● Work to be completed:
Please repeat the data below exactly, with the pictures removed.

(Saved data entries)
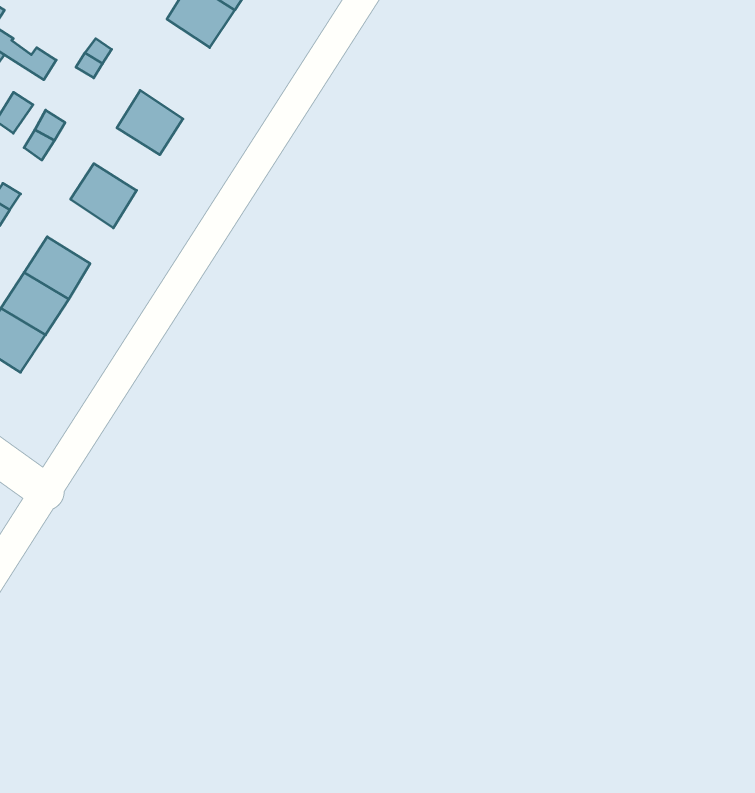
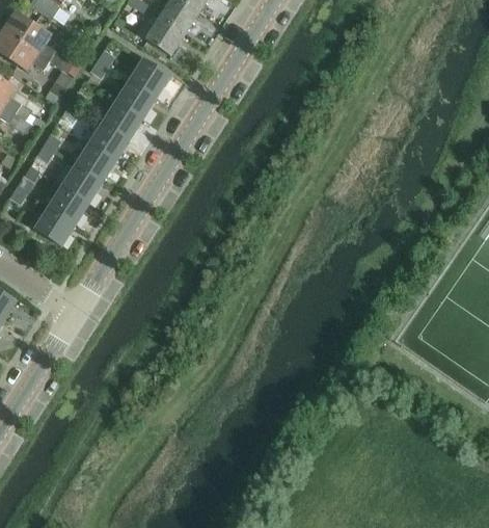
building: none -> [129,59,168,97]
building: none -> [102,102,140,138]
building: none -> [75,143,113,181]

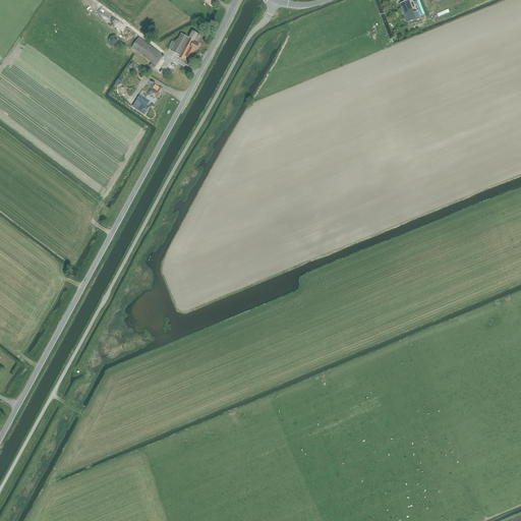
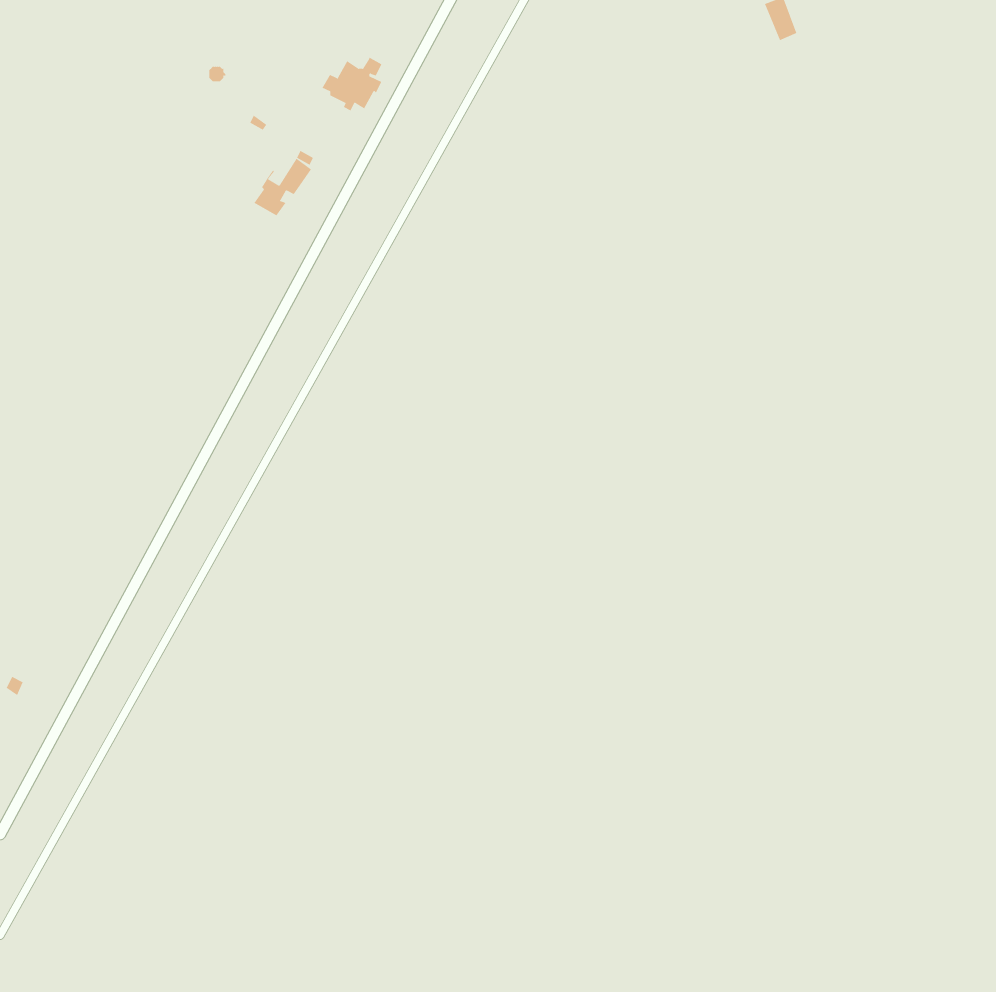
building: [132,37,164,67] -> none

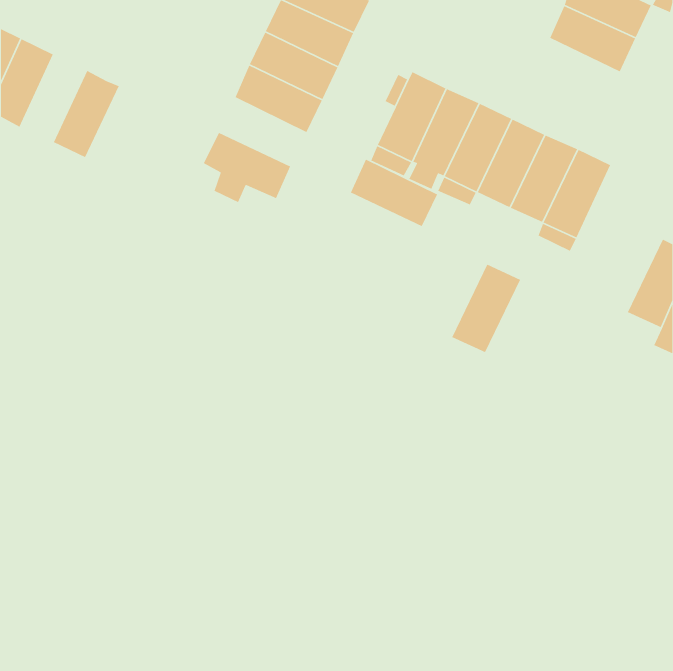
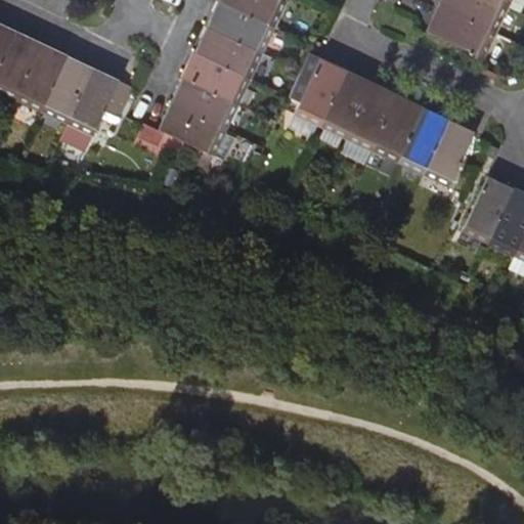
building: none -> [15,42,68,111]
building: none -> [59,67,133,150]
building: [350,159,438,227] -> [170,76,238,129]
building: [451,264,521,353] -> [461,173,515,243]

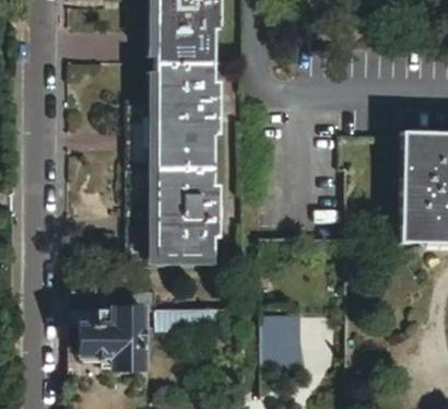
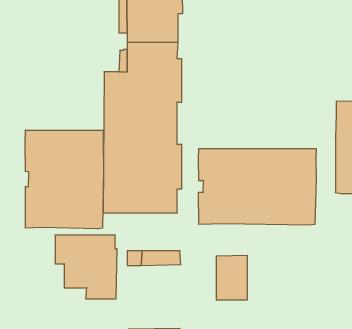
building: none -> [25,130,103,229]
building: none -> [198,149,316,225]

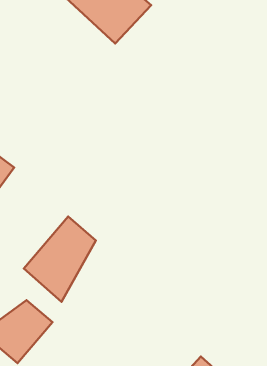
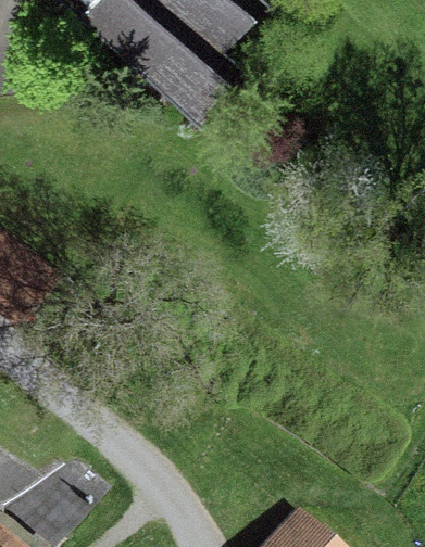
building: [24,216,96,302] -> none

● Response area:
building: none -> [129,59,168,97]
building: none -> [102,102,140,138]
building: none -> [75,143,113,181]

building: [132,37,164,67] -> none

building: none -> [15,42,68,111]
building: none -> [59,67,133,150]
building: [350,159,438,227] -> [170,76,238,129]
building: [451,264,521,353] -> [461,173,515,243]

building: none -> [25,130,103,229]
building: none -> [198,149,316,225]

building: [24,216,96,302] -> none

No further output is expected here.